> Task directions:
Give the data below again exactly as written, but without the pictures.

> The data:

╭──

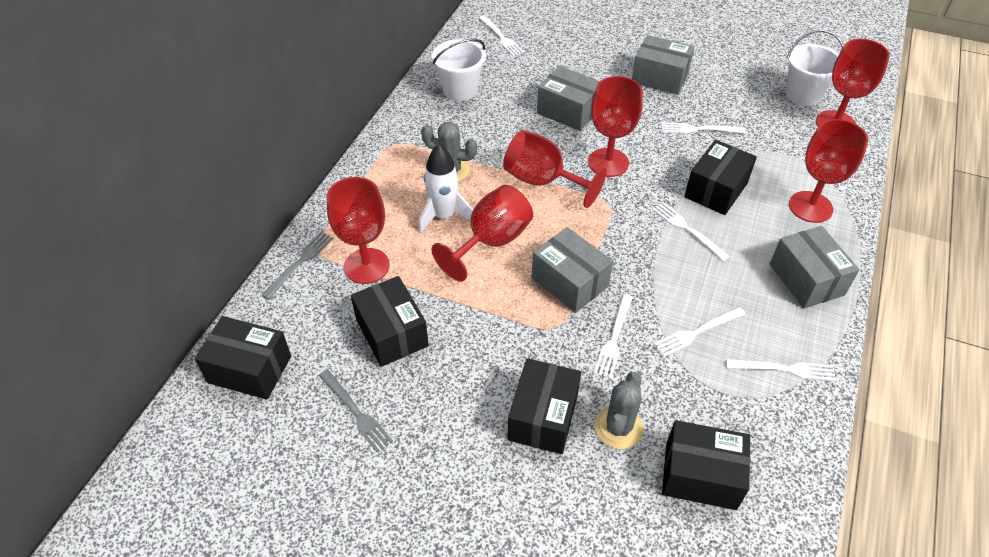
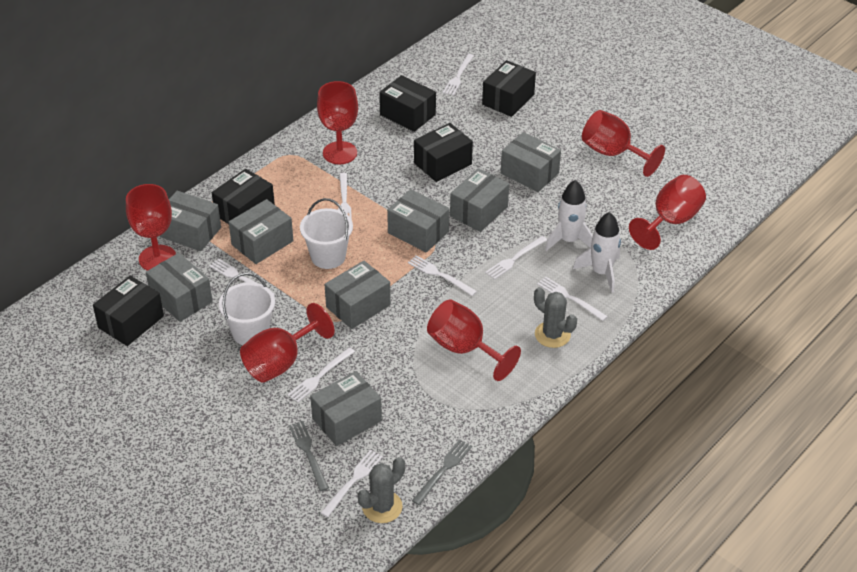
grey box: 4 -> 8
white fork: 6 -> 8
white rocket: 1 -> 2

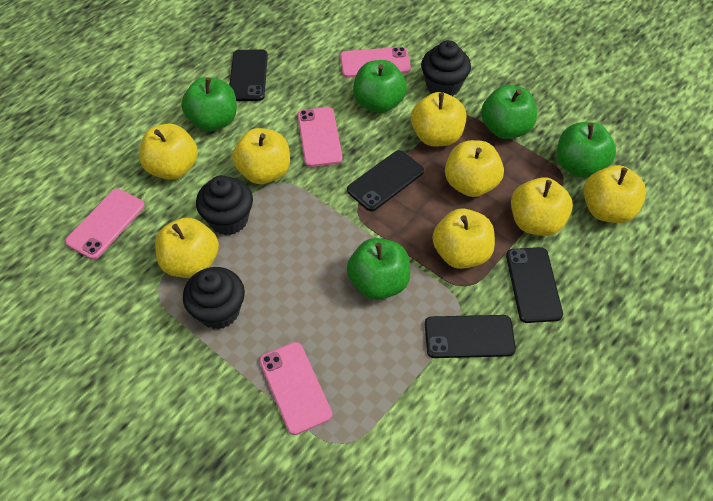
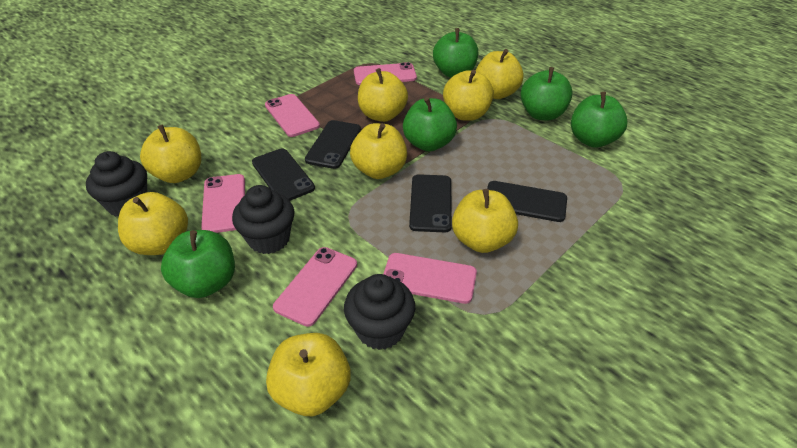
pink phone: 4 -> 5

╰──

> Solution to the problem:
grey box: 4 -> 8
white fork: 6 -> 8
white rocket: 1 -> 2

pink phone: 4 -> 5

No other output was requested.